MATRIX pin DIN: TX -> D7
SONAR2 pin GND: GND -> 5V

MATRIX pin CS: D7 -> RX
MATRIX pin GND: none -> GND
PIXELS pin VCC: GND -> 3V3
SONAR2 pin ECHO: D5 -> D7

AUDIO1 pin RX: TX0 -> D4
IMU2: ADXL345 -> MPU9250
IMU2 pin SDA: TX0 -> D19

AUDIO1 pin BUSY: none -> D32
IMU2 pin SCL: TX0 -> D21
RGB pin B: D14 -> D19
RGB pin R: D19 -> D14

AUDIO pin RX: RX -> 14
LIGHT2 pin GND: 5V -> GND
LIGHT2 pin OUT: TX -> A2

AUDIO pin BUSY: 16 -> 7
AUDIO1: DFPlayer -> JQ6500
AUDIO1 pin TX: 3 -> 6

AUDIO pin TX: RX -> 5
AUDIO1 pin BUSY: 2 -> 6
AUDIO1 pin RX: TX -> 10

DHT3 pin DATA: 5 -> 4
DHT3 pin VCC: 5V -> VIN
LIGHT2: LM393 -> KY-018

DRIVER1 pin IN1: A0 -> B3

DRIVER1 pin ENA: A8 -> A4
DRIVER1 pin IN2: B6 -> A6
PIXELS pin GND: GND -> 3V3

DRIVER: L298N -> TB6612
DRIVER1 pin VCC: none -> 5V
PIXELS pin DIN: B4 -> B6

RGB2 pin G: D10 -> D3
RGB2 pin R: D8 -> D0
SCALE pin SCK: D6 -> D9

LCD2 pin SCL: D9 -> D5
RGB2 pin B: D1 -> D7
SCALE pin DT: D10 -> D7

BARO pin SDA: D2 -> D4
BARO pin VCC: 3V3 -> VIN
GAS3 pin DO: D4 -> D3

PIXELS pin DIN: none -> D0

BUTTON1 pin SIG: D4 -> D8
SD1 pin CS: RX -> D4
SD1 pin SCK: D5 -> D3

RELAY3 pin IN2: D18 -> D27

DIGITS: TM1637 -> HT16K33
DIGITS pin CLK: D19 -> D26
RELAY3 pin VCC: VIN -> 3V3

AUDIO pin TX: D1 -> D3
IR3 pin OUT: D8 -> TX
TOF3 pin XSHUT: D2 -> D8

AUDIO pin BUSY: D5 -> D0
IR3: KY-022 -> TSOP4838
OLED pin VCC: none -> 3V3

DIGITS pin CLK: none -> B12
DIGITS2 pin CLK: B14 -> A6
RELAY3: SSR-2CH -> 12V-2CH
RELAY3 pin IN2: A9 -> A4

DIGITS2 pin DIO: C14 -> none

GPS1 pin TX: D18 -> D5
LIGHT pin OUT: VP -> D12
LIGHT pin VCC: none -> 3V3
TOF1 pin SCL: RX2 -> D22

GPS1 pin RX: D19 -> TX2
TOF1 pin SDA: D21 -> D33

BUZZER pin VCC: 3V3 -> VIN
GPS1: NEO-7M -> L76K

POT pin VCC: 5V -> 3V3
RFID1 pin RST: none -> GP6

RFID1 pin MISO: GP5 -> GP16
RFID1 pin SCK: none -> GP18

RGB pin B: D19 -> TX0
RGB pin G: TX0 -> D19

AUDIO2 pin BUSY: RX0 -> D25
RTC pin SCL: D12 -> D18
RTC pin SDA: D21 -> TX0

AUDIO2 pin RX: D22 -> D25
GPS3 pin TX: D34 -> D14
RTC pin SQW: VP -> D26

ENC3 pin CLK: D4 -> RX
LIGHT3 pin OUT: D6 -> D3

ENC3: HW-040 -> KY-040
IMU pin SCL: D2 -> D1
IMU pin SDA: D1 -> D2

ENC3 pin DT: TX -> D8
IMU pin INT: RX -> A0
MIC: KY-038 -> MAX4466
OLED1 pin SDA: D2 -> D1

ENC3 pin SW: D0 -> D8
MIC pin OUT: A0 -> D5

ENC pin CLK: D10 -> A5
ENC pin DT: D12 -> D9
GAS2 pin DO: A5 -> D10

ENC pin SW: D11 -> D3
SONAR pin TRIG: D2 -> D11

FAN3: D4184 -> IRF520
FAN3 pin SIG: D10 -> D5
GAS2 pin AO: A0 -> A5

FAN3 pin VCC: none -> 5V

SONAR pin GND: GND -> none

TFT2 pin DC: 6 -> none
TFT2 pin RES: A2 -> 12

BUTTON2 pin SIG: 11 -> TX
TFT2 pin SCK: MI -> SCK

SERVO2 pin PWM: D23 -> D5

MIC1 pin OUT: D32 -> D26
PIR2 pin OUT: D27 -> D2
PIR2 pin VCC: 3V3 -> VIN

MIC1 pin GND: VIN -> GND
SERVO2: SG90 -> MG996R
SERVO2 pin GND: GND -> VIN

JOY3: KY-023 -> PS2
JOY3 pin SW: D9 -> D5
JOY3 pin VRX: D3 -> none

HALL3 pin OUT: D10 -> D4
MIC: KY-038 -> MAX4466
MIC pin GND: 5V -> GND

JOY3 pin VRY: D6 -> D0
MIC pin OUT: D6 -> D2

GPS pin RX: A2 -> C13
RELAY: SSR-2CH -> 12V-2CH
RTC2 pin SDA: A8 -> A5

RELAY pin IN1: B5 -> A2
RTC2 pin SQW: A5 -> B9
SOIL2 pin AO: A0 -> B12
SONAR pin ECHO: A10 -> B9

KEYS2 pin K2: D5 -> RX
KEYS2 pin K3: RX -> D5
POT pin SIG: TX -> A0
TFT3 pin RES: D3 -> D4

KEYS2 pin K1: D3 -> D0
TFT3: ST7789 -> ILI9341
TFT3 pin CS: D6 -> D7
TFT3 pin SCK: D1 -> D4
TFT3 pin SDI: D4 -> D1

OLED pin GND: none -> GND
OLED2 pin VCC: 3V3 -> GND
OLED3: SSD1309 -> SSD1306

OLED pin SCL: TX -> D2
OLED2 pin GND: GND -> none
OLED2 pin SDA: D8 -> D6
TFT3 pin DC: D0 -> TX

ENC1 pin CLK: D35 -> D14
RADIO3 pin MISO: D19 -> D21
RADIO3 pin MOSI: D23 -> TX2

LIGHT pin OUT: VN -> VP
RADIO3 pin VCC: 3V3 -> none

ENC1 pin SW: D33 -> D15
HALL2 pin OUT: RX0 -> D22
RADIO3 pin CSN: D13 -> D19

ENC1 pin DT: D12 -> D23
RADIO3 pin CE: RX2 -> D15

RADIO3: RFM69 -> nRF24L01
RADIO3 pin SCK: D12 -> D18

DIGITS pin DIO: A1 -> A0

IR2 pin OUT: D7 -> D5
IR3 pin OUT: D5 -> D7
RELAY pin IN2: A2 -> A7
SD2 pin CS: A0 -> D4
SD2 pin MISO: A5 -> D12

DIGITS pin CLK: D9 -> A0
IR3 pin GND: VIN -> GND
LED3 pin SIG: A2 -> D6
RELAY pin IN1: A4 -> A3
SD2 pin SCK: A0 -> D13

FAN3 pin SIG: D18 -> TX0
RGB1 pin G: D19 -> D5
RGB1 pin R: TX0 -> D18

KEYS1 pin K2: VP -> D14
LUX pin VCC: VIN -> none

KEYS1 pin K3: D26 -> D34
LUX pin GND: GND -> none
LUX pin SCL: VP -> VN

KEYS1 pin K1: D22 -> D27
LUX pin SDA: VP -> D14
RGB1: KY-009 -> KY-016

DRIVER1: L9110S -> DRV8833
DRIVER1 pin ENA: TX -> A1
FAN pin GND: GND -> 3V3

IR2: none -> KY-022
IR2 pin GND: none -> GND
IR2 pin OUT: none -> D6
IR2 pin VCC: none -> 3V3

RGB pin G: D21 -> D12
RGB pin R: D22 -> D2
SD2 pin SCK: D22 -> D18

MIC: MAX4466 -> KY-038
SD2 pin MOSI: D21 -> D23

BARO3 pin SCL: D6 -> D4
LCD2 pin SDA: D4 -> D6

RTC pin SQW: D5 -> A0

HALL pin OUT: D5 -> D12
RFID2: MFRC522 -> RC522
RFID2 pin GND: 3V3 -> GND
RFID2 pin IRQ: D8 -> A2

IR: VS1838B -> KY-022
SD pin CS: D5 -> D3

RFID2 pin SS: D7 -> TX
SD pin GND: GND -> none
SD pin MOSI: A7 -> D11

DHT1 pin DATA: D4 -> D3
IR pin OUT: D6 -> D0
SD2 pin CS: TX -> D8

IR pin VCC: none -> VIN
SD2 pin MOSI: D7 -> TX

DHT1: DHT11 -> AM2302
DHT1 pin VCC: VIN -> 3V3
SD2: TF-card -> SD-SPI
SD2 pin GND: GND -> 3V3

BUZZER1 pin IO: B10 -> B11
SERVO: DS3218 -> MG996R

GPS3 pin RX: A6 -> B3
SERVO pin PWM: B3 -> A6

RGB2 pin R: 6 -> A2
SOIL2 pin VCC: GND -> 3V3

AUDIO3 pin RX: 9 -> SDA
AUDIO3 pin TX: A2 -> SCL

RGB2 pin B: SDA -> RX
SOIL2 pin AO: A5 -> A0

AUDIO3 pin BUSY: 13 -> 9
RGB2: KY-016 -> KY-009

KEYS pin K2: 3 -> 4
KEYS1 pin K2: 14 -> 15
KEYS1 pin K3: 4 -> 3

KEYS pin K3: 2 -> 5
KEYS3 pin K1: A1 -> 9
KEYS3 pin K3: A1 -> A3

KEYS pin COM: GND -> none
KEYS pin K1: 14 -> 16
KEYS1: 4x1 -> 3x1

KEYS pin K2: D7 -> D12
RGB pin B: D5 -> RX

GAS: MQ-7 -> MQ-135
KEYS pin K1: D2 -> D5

○ ○ ○ ○

WORK TO BE COMPLETED: Copy nothing beyond the line containing "AUDIO pin BUSY: 16 -> 7". Transcribe exactly from the first line of the entries down to that line, inclusive.

SOLUTION:
MATRIX pin DIN: TX -> D7
SONAR2 pin GND: GND -> 5V

MATRIX pin CS: D7 -> RX
MATRIX pin GND: none -> GND
PIXELS pin VCC: GND -> 3V3
SONAR2 pin ECHO: D5 -> D7

AUDIO1 pin RX: TX0 -> D4
IMU2: ADXL345 -> MPU9250
IMU2 pin SDA: TX0 -> D19

AUDIO1 pin BUSY: none -> D32
IMU2 pin SCL: TX0 -> D21
RGB pin B: D14 -> D19
RGB pin R: D19 -> D14

AUDIO pin RX: RX -> 14
LIGHT2 pin GND: 5V -> GND
LIGHT2 pin OUT: TX -> A2

AUDIO pin BUSY: 16 -> 7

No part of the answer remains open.